Every line from the one containing "none -> grey calculator [63,408,148,501]" through the last line below should be reproduced exactly; please include nothing else.

DATA FOR ANALYSIS:
——————————

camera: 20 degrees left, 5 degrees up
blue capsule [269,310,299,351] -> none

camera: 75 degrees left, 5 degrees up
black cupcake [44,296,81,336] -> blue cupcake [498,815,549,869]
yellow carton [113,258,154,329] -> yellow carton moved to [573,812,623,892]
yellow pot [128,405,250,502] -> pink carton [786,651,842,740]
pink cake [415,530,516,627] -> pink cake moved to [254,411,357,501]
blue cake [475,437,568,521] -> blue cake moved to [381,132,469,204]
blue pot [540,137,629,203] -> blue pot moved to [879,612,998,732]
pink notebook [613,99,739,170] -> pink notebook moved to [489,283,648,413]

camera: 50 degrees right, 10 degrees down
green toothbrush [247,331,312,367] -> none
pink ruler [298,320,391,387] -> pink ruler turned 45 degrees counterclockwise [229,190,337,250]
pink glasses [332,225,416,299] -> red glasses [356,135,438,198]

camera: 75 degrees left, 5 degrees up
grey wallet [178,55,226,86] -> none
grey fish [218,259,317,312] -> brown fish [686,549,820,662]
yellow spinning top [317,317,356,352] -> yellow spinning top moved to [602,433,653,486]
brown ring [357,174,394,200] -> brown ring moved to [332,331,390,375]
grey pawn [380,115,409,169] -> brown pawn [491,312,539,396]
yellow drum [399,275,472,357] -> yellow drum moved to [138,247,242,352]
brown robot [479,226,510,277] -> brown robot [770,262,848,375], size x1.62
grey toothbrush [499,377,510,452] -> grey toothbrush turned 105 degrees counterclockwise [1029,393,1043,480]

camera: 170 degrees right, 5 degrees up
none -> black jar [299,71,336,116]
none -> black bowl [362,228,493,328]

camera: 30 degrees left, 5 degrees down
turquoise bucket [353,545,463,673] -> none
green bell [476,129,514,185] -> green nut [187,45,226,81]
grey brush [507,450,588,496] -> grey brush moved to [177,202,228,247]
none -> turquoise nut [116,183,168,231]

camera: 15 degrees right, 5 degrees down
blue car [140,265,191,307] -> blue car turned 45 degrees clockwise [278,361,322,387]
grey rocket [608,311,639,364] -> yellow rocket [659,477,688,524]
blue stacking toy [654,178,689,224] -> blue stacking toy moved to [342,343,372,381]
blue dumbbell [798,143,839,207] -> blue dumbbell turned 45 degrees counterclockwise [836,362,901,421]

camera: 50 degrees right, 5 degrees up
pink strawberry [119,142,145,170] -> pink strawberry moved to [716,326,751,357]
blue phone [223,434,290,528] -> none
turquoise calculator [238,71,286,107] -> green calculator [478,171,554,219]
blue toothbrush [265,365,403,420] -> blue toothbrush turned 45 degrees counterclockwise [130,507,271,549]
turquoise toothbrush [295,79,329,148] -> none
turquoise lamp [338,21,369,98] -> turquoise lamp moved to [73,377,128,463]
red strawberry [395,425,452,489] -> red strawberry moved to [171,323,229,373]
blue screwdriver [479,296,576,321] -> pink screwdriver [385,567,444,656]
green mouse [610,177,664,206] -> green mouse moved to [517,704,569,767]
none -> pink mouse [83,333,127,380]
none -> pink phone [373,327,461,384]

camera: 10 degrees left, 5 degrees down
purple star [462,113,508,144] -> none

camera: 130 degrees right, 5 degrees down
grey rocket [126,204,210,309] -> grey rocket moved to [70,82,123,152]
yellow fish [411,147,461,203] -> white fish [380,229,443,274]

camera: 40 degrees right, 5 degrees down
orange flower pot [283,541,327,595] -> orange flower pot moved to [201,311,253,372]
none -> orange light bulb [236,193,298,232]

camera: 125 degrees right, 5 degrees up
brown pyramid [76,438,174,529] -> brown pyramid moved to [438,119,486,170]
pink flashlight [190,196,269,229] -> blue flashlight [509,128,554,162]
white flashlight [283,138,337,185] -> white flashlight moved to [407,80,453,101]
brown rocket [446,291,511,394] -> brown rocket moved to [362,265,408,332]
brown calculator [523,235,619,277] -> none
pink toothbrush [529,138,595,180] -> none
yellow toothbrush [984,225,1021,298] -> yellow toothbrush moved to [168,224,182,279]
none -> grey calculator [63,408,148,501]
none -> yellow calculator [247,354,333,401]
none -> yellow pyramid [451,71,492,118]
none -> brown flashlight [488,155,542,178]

——————————

ANSWER BOX:
none -> grey calculator [63,408,148,501]
none -> yellow calculator [247,354,333,401]
none -> yellow pyramid [451,71,492,118]
none -> brown flashlight [488,155,542,178]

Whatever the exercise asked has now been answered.